▸ WHAT YOU WILL DO
Please report how many lines of the following entries hold the word "trapezoid", giving the number alone.
-=-=-=-=-
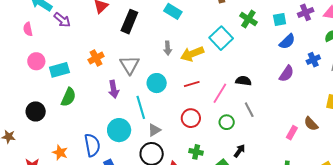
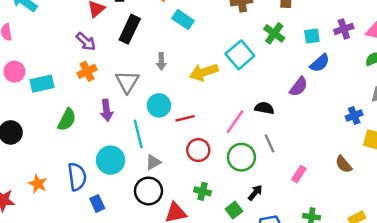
purple arrow: (62, 20) -> (86, 42), moved
gray arrow: (168, 48) -> (161, 61), moved
blue cross: (313, 60) -> (354, 116), moved
purple semicircle: (287, 74) -> (299, 87), moved
red line: (192, 84) -> (185, 118), moved
green semicircle: (68, 97) -> (67, 120), moved
green circle: (227, 122) -> (241, 157), size x1.5
pink rectangle: (292, 133) -> (299, 174), moved

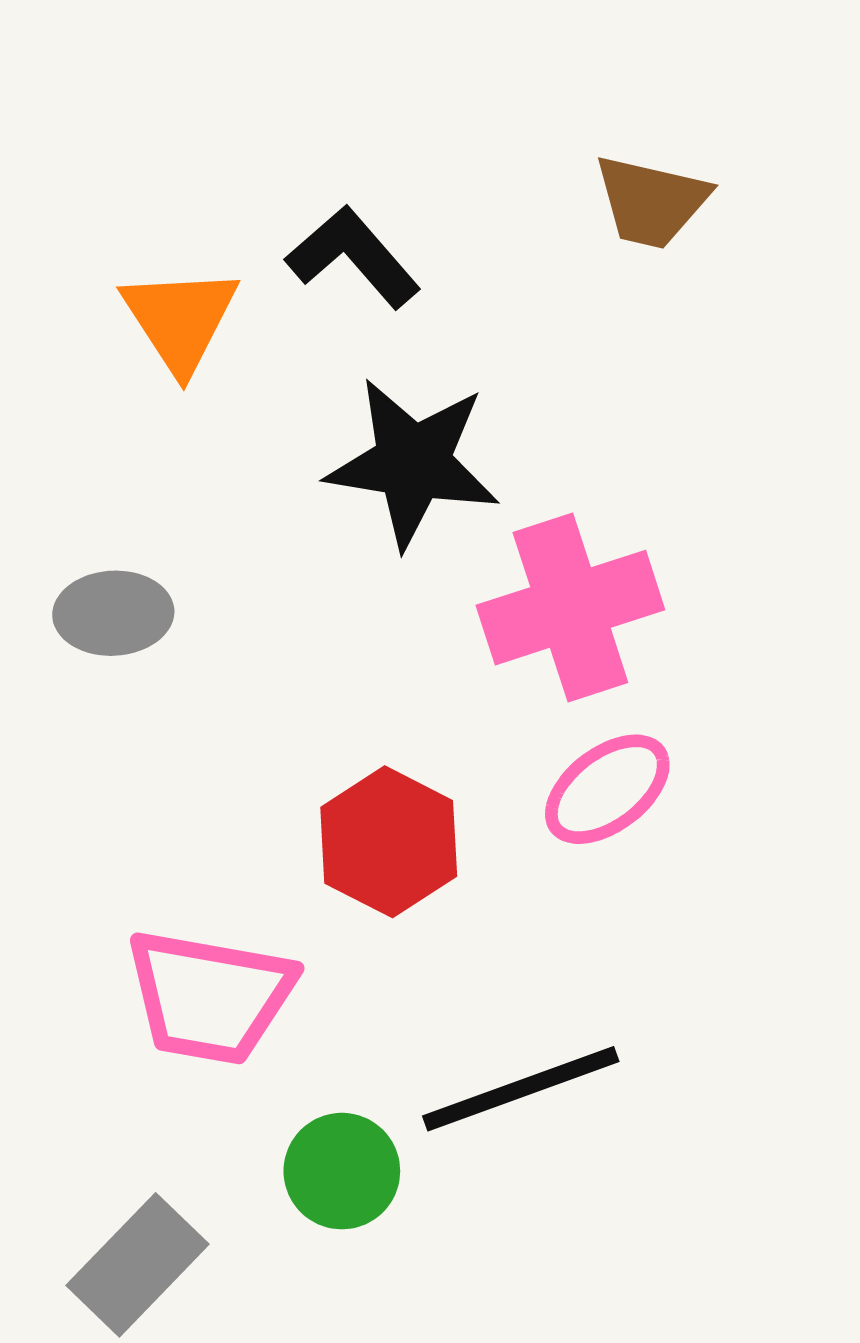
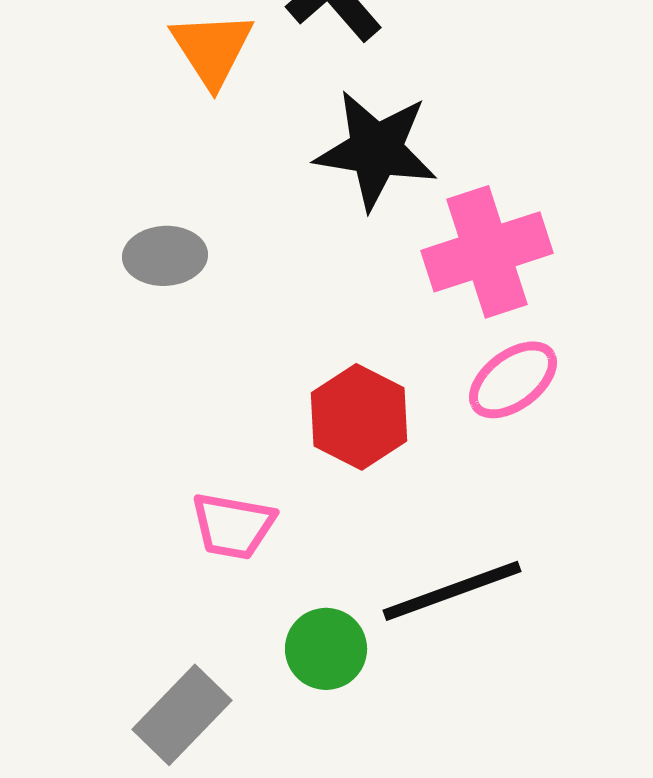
pink trapezoid: (210, 996) -> (233, 526), size x0.7

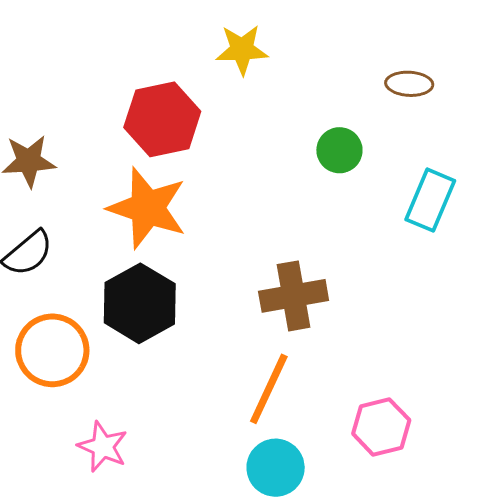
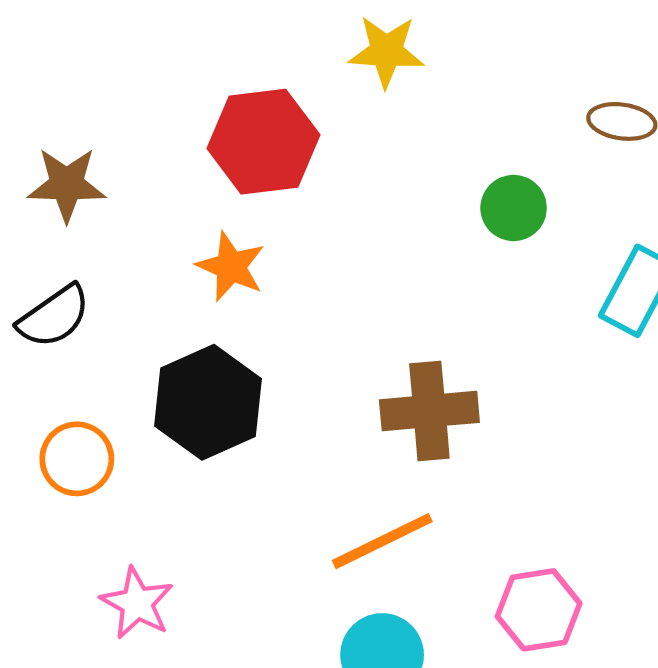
orange star: (147, 208) -> (231, 267), size x0.6
orange circle: (52, 350) -> (77, 459), size x0.7
orange line: (269, 389) -> (382, 541), turned 34

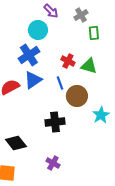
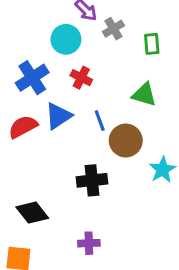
gray cross: (81, 15) -> (113, 29), moved
blue cross: (29, 55) -> (32, 78), moved
red cross: (68, 61) -> (81, 78), moved
purple cross: (53, 163) -> (89, 243), turned -32

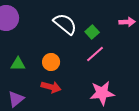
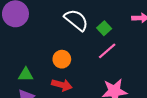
green triangle: (18, 64) -> (26, 75), moved

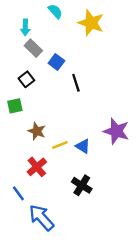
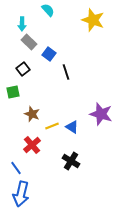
yellow star: (91, 23) -> (93, 20), moved
blue arrow: (41, 218) -> (21, 194), moved, turned -125

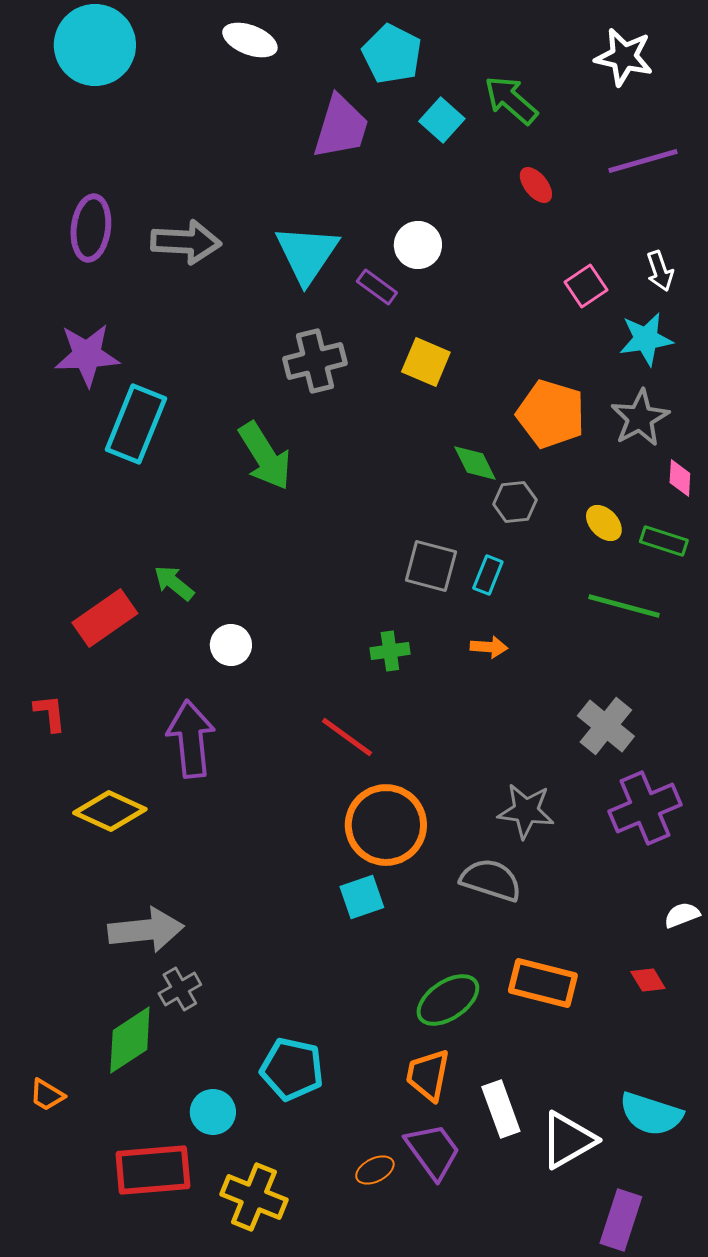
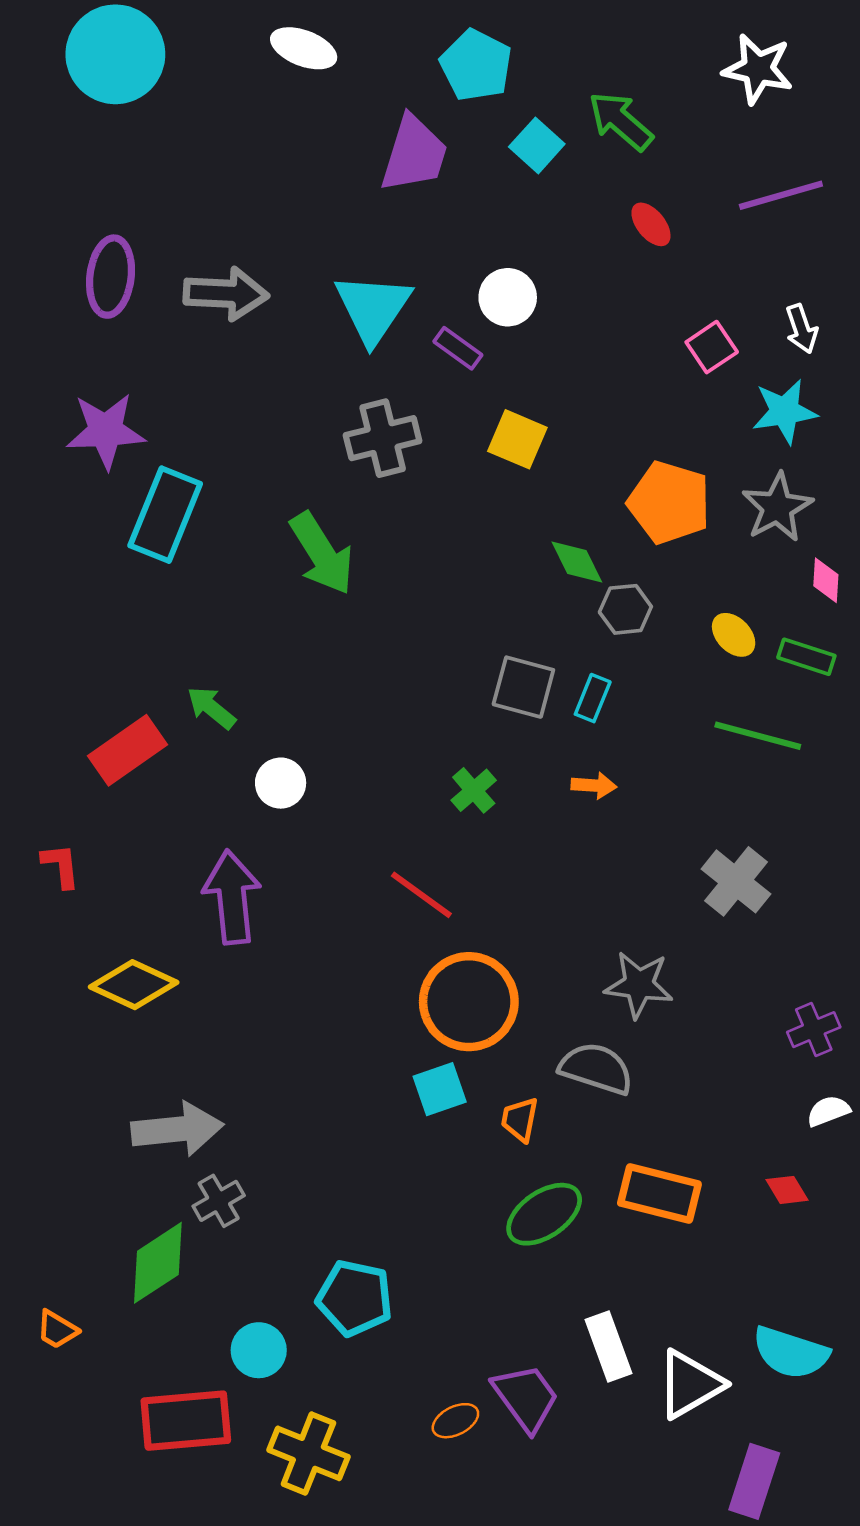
green cross: (390, 651) -> (474, 790), turned -33
purple cross: (645, 808) -> (814, 1030), moved, size x0.6
orange trapezoid: (428, 1075) -> (520, 1119), moved, size x0.7

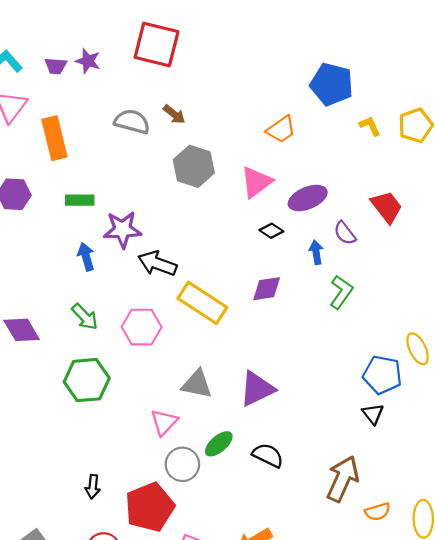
-=-=-=-=-
▸ EXERCISE SOLUTION
2